▶ WHAT YOU WILL DO
Reproduce the data in its entirety, exactly as supplied.

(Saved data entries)
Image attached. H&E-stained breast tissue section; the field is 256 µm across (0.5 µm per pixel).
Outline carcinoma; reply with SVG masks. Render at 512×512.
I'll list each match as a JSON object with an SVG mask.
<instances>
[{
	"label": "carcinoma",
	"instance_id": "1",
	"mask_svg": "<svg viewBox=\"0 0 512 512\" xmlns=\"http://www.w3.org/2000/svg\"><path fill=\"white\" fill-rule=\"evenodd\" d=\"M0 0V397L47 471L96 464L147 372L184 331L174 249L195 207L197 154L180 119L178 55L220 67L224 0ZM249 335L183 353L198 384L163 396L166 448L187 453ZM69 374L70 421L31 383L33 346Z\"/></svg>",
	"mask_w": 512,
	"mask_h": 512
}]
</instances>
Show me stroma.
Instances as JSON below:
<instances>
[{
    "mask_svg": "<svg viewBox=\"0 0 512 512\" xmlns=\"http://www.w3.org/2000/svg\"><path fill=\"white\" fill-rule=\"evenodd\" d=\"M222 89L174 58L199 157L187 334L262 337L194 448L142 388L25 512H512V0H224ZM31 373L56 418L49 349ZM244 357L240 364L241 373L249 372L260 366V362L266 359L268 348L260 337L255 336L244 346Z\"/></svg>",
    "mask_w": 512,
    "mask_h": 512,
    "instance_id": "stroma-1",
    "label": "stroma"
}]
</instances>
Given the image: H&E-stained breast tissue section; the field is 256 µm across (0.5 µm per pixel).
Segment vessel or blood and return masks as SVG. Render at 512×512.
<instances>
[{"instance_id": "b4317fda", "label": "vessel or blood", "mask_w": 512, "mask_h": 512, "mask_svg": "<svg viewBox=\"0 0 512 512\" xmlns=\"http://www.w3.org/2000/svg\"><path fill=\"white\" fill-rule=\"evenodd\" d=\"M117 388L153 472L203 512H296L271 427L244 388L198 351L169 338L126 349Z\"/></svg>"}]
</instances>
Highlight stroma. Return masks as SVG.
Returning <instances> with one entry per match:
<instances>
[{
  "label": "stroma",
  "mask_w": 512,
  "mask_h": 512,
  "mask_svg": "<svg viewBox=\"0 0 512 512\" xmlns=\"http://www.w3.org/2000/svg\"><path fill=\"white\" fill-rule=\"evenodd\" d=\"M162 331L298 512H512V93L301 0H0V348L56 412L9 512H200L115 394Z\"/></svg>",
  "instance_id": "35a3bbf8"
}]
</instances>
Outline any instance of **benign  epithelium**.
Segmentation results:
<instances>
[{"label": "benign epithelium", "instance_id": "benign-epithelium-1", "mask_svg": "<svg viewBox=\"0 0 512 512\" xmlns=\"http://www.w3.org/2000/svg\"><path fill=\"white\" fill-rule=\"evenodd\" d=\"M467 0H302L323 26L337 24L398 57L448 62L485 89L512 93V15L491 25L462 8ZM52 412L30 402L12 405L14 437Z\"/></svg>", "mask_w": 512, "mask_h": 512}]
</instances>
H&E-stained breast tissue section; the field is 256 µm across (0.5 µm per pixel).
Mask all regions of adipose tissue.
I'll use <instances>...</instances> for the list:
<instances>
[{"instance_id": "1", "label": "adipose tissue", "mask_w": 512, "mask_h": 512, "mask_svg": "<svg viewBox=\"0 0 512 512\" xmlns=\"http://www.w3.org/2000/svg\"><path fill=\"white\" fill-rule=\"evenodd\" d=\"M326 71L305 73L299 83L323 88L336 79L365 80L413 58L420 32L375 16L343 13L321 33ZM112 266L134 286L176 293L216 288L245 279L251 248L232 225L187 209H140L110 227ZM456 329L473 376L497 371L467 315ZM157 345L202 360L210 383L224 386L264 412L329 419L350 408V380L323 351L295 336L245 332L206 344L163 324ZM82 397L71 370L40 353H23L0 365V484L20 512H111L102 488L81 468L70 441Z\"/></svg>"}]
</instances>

▶ SOLUTION TO THIS EXERCISE
Image attached. H&E-stained breast tissue section; the field is 256 µm across (0.5 µm per pixel).
Outline carcinoma; reply with SVG masks. Render at 512×512.
I'll list each match as a JSON object with an SVG mask.
<instances>
[{
	"label": "carcinoma",
	"instance_id": "1",
	"mask_svg": "<svg viewBox=\"0 0 512 512\" xmlns=\"http://www.w3.org/2000/svg\"><path fill=\"white\" fill-rule=\"evenodd\" d=\"M0 0V397L47 471L96 464L147 372L184 331L174 249L195 207L197 154L180 119L178 55L220 67L224 0ZM249 335L183 353L198 384L163 396L166 448L187 453ZM69 374L70 421L31 383L33 346Z\"/></svg>",
	"mask_w": 512,
	"mask_h": 512
}]
</instances>
Show me stroma.
Instances as JSON below:
<instances>
[{
    "mask_svg": "<svg viewBox=\"0 0 512 512\" xmlns=\"http://www.w3.org/2000/svg\"><path fill=\"white\" fill-rule=\"evenodd\" d=\"M222 89L174 58L199 157L187 334L262 337L194 448L142 388L25 512H512V0H224ZM31 373L56 418L49 349ZM244 357L240 364L241 373L249 372L260 366V362L266 359L268 348L260 337L255 336L244 346Z\"/></svg>",
    "mask_w": 512,
    "mask_h": 512,
    "instance_id": "stroma-1",
    "label": "stroma"
}]
</instances>
Given the image: H&E-stained breast tissue section; the field is 256 µm across (0.5 µm per pixel).
Segment vessel or blood and return masks as SVG. Render at 512×512.
<instances>
[{"instance_id": "b4317fda", "label": "vessel or blood", "mask_w": 512, "mask_h": 512, "mask_svg": "<svg viewBox=\"0 0 512 512\" xmlns=\"http://www.w3.org/2000/svg\"><path fill=\"white\" fill-rule=\"evenodd\" d=\"M117 388L153 472L203 512H296L271 427L244 388L198 351L169 338L126 349Z\"/></svg>"}]
</instances>
Highlight stroma. Return masks as SVG.
Returning <instances> with one entry per match:
<instances>
[{
  "label": "stroma",
  "mask_w": 512,
  "mask_h": 512,
  "mask_svg": "<svg viewBox=\"0 0 512 512\" xmlns=\"http://www.w3.org/2000/svg\"><path fill=\"white\" fill-rule=\"evenodd\" d=\"M162 331L298 512H512V93L301 0H0V348L56 412L9 512H200L115 394Z\"/></svg>",
  "instance_id": "35a3bbf8"
}]
</instances>
Outline any instance of **benign  epithelium**.
Segmentation results:
<instances>
[{"label": "benign epithelium", "instance_id": "benign-epithelium-1", "mask_svg": "<svg viewBox=\"0 0 512 512\" xmlns=\"http://www.w3.org/2000/svg\"><path fill=\"white\" fill-rule=\"evenodd\" d=\"M467 0H302L323 26L337 24L398 57L448 62L485 89L512 93V15L491 25L462 8ZM52 412L30 402L12 405L14 437Z\"/></svg>", "mask_w": 512, "mask_h": 512}]
</instances>
H&E-stained breast tissue section; the field is 256 µm across (0.5 µm per pixel).
Mask all regions of adipose tissue.
I'll use <instances>...</instances> for the list:
<instances>
[{"instance_id": "1", "label": "adipose tissue", "mask_w": 512, "mask_h": 512, "mask_svg": "<svg viewBox=\"0 0 512 512\" xmlns=\"http://www.w3.org/2000/svg\"><path fill=\"white\" fill-rule=\"evenodd\" d=\"M326 71L305 73L299 83L323 88L336 79L365 80L413 58L420 32L375 16L343 13L321 33ZM112 266L134 286L176 293L216 288L245 279L251 248L232 225L187 209H140L110 227ZM456 329L473 376L497 371L467 315ZM157 345L202 360L210 383L224 386L264 412L329 419L350 408V380L323 351L295 336L245 332L206 344L163 324ZM82 397L71 370L40 353H23L0 365V484L20 512H111L102 488L81 468L70 441Z\"/></svg>"}]
</instances>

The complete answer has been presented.